YOUR OBJECTIVE:
Copy the listing below in full and skip every picture.

**********

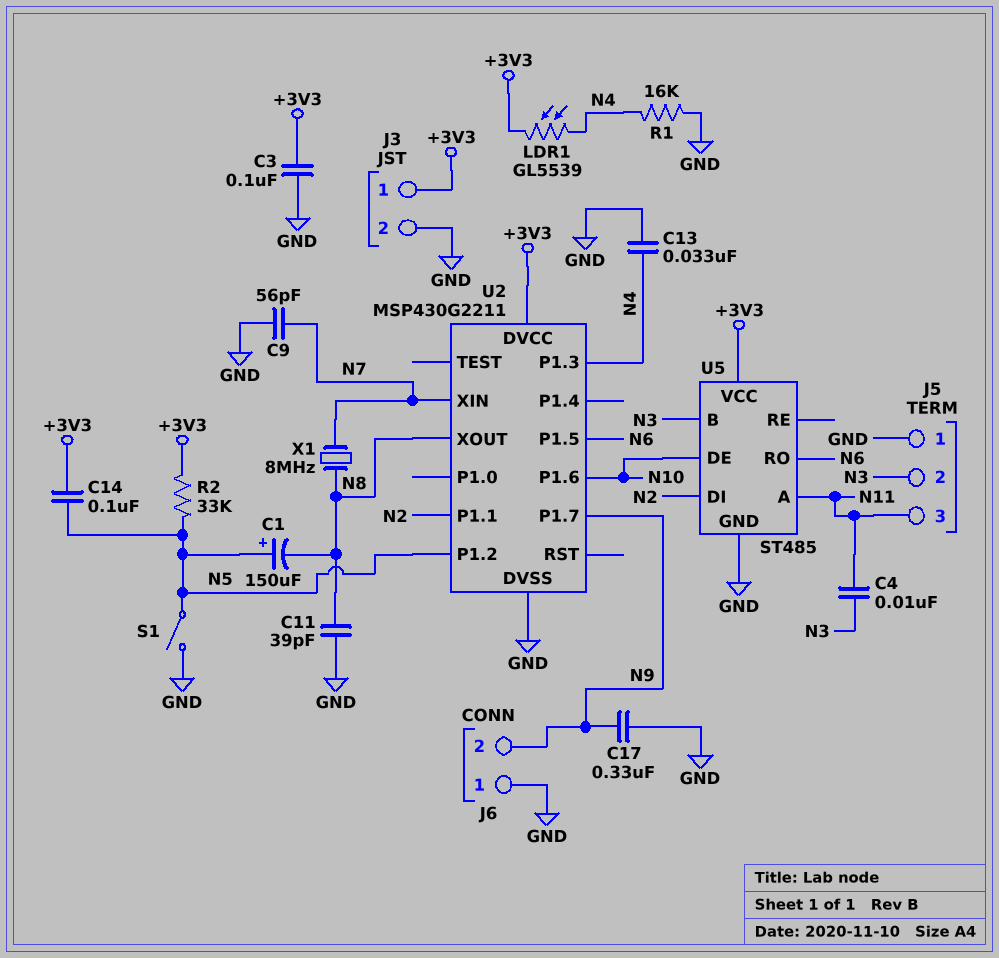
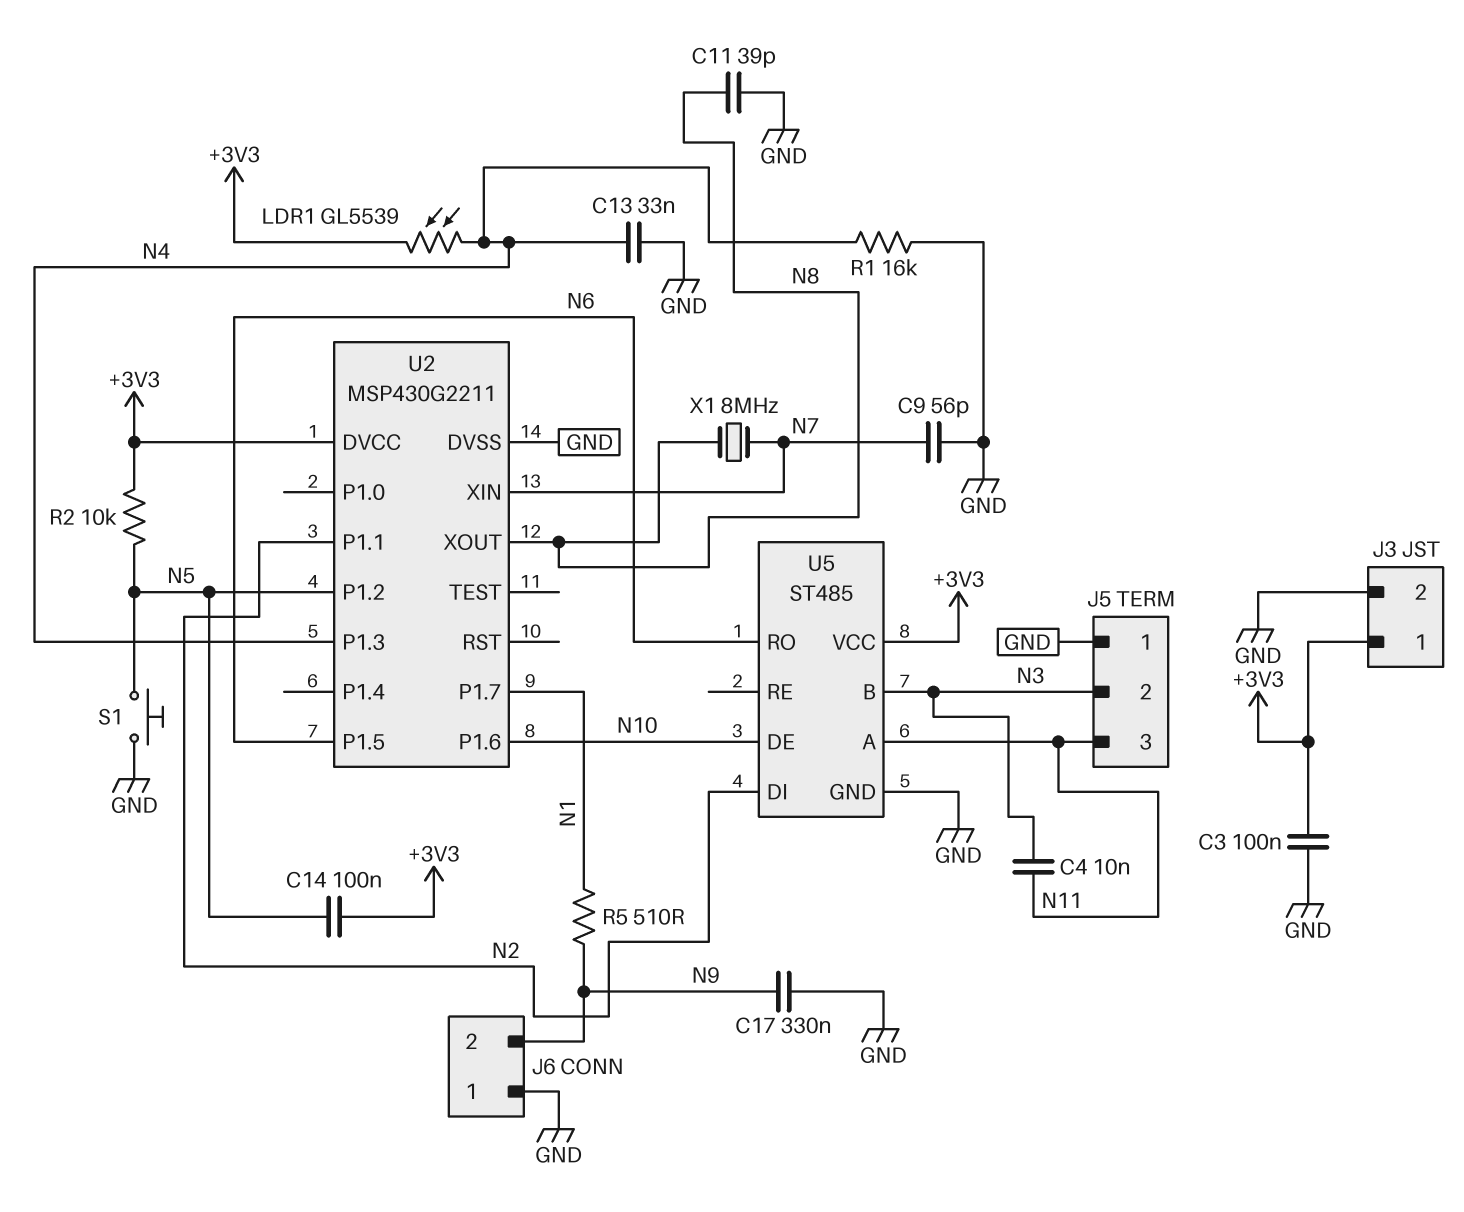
C1: 150uF (plus N5, minus N8) -> none
R2: 33k (+3V3, N5) -> 10k (+3V3, N5)
R5: none -> 510 (N1, N9)
S1: switch (GND, N5) -> button (GND, N5)
U2 pin P1.7: N9 -> N1

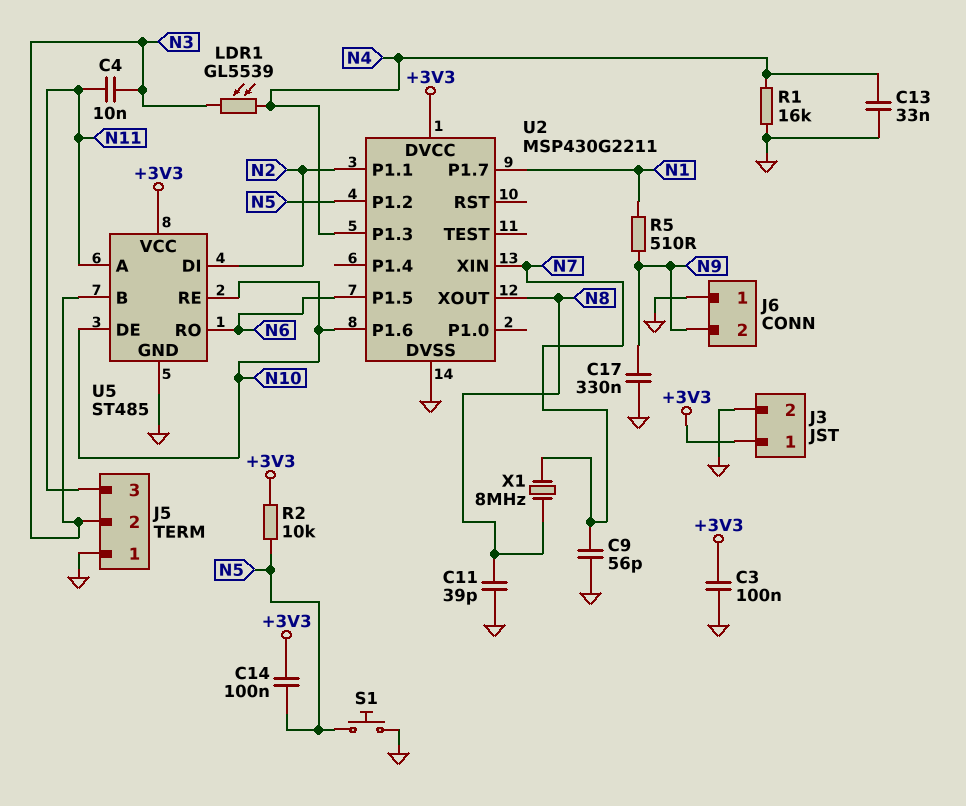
LDR1: GL5539 (+3V3, N4) -> GL5539 (N3, N4)
U5 pin RE: none -> N10

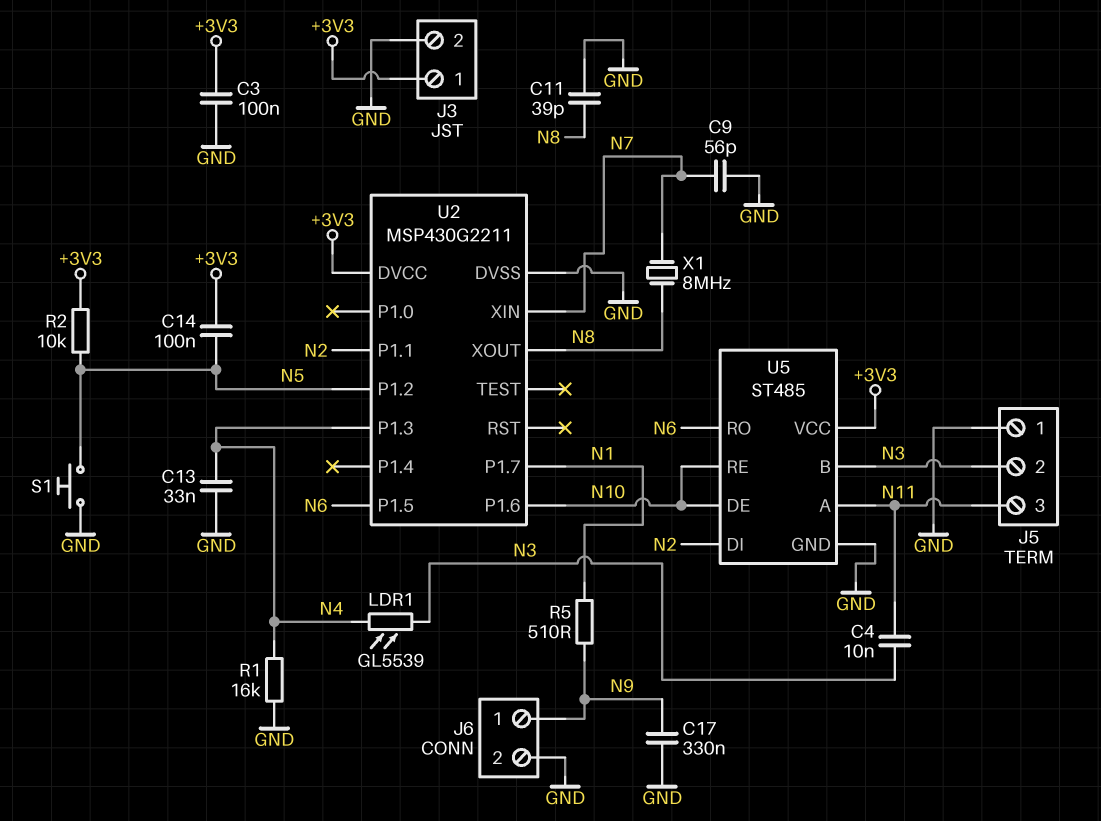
J6 pin 1: GND -> N9
J6 pin 2: N9 -> GND

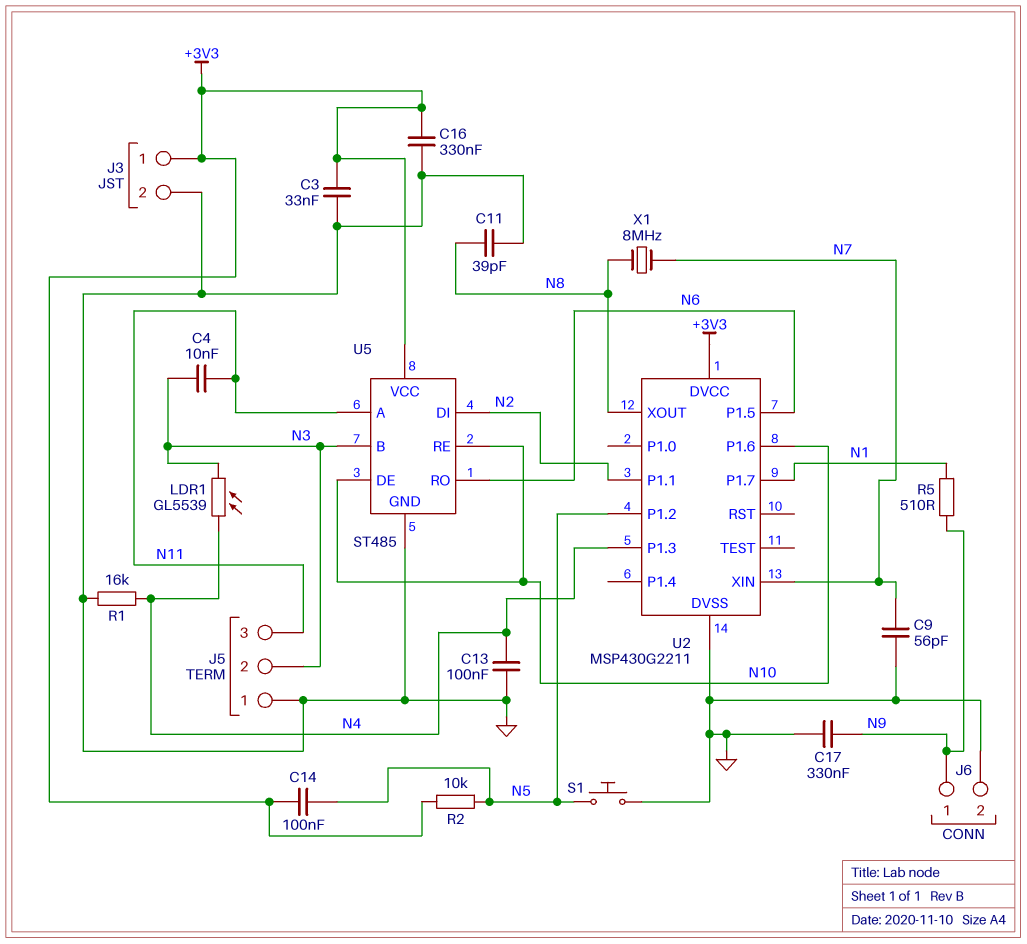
C3: 100nF (+3V3, GND) -> 33nF (+3V3, GND)
C13: 33nF (GND, N4) -> 100nF (GND, N4)
C16: none -> 330nF (+3V3, GND)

**********

EXERCISE ANSWER:
C1: 150uF (plus N5, minus N8) -> none
R2: 33k (+3V3, N5) -> 10k (+3V3, N5)
R5: none -> 510 (N1, N9)
S1: switch (GND, N5) -> button (GND, N5)
U2 pin P1.7: N9 -> N1

LDR1: GL5539 (+3V3, N4) -> GL5539 (N3, N4)
U5 pin RE: none -> N10

J6 pin 1: GND -> N9
J6 pin 2: N9 -> GND

C3: 100nF (+3V3, GND) -> 33nF (+3V3, GND)
C13: 33nF (GND, N4) -> 100nF (GND, N4)
C16: none -> 330nF (+3V3, GND)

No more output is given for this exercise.